-- DATA FOR ANALYSIS follows --

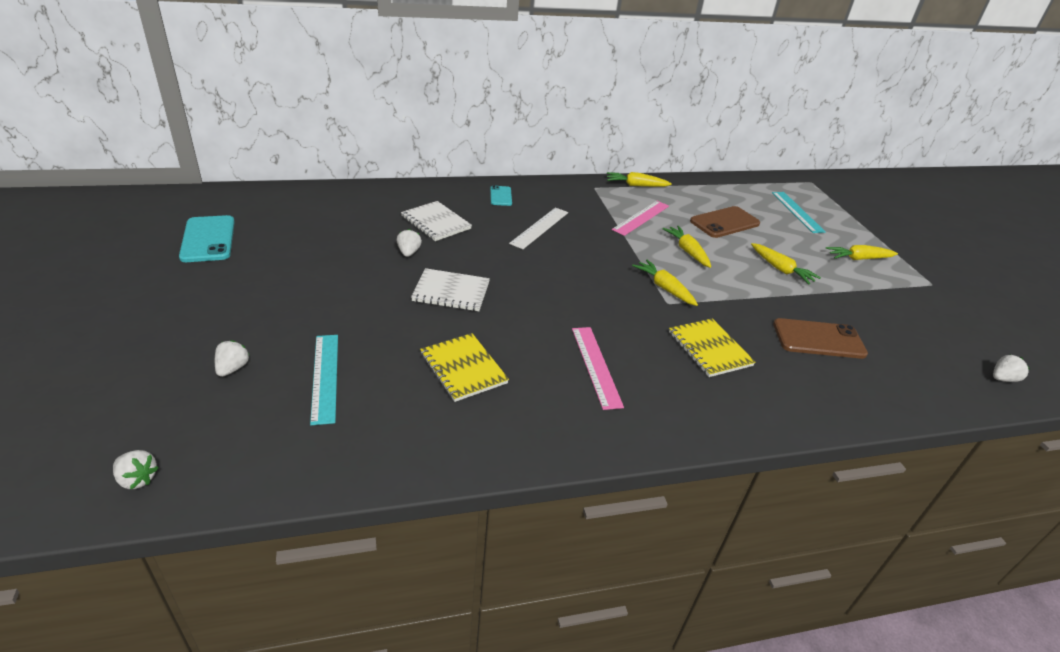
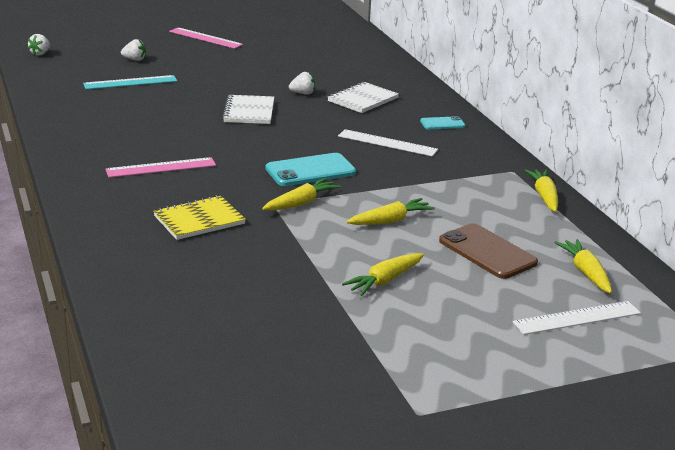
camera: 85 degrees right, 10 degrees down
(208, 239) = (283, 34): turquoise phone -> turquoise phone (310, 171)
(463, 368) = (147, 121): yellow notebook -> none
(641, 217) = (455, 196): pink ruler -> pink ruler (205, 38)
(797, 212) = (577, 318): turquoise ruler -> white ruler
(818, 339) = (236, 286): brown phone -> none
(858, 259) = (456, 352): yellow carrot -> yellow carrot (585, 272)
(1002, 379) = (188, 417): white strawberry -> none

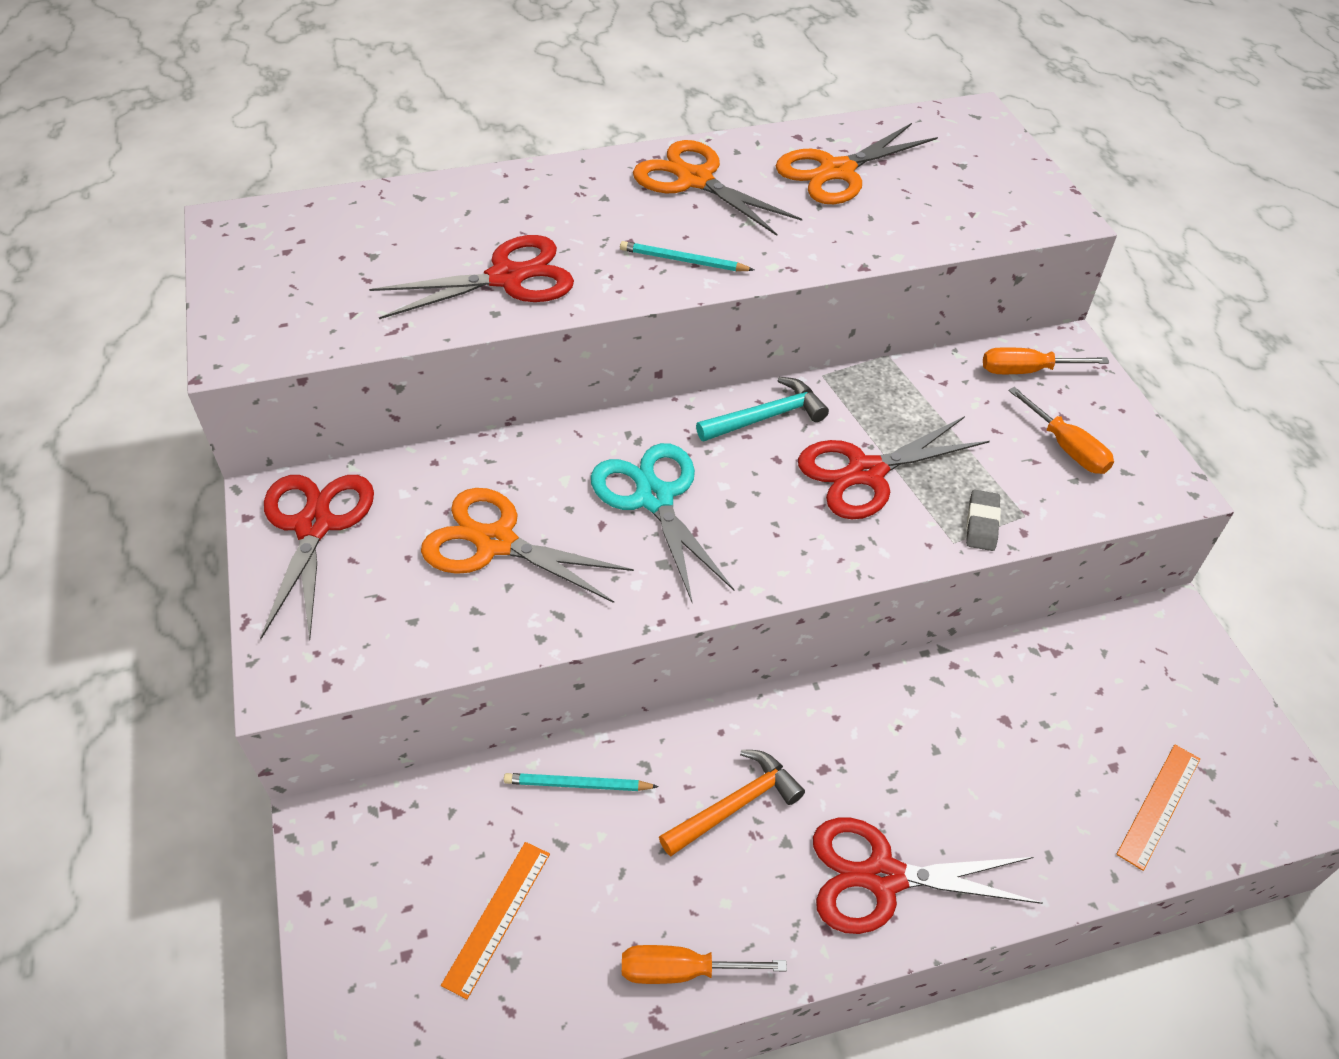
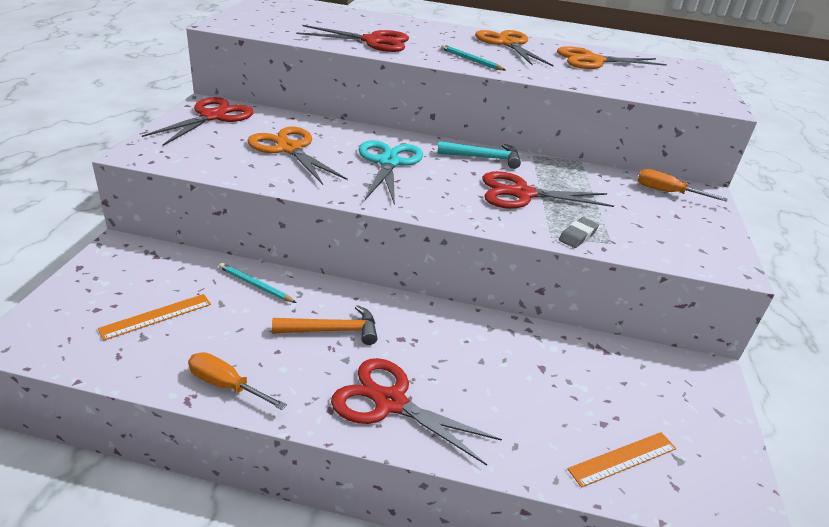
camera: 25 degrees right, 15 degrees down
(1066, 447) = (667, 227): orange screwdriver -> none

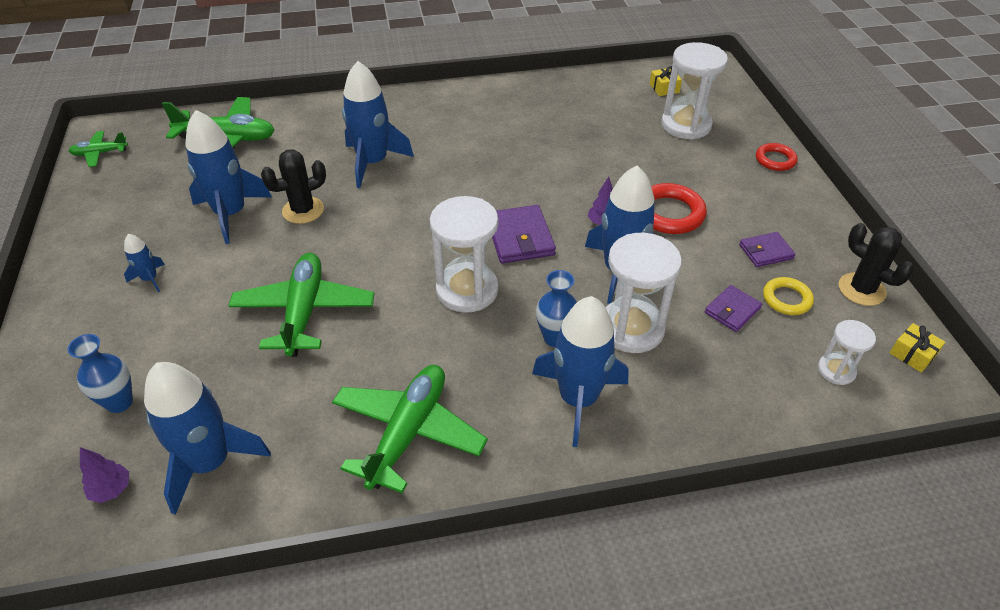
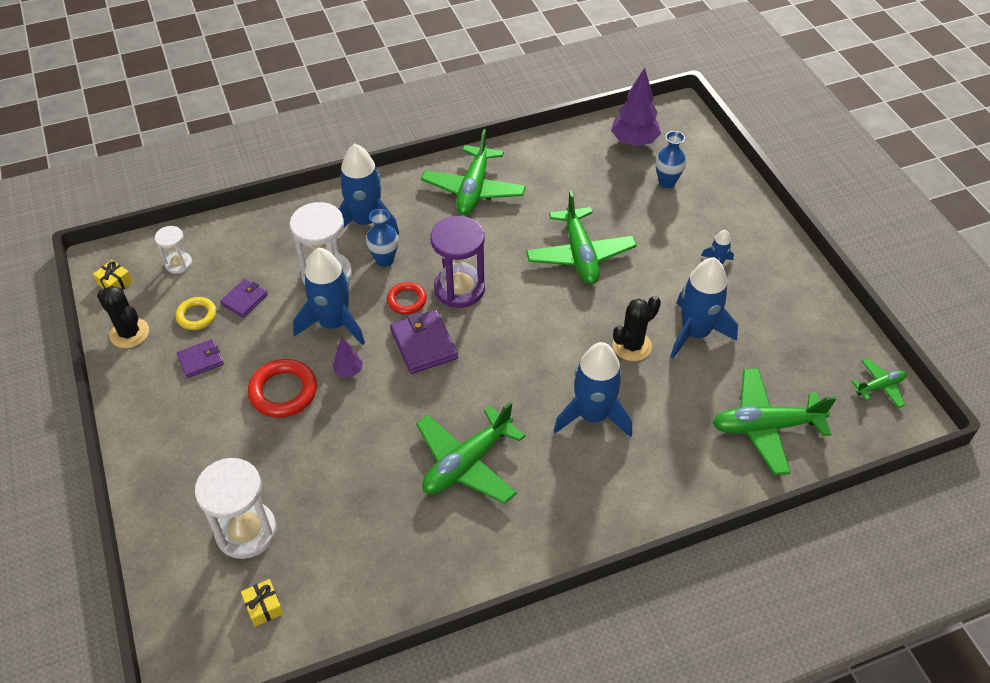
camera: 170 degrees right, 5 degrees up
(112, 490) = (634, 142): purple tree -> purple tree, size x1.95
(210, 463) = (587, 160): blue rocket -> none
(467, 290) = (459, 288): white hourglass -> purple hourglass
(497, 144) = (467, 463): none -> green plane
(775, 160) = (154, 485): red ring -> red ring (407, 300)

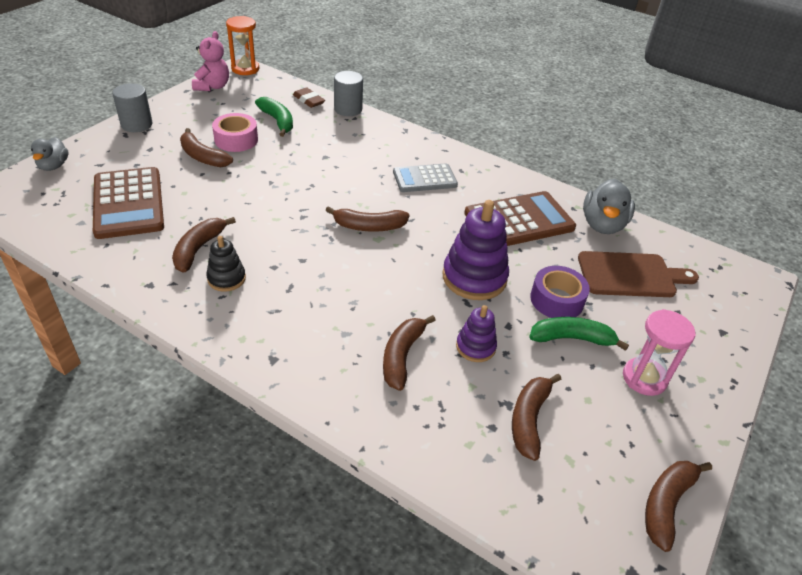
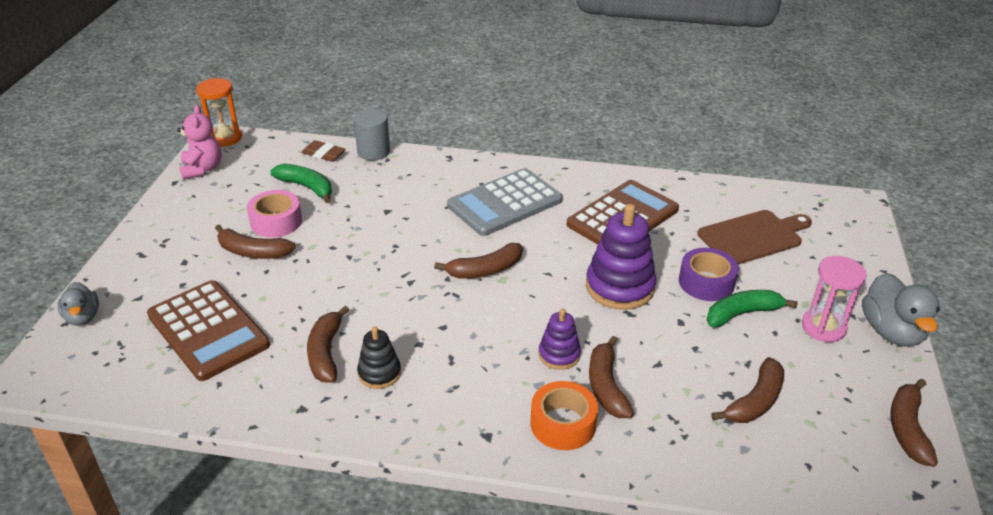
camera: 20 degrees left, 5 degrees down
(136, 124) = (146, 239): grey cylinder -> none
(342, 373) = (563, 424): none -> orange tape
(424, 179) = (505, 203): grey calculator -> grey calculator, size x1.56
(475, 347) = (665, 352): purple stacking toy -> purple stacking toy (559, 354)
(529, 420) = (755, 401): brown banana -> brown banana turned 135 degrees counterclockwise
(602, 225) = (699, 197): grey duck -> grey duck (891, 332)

-- DATA FOR ANALYSIS concluded --

AIM OF THE EXERCISE:
What to print is the stretch of entries from the line with "(818, 339) = (236, 286): brown phone -> none" up to and including the line with "(1066, 447) = (667, 227): orange". Please print it exactly and leave out the pictures.

OUTPUT FOR THIS EXERCISE:
(818, 339) = (236, 286): brown phone -> none
(858, 259) = (456, 352): yellow carrot -> yellow carrot (585, 272)
(1002, 379) = (188, 417): white strawberry -> none

camera: 25 degrees right, 15 degrees down
(1066, 447) = (667, 227): orange screwdriver -> none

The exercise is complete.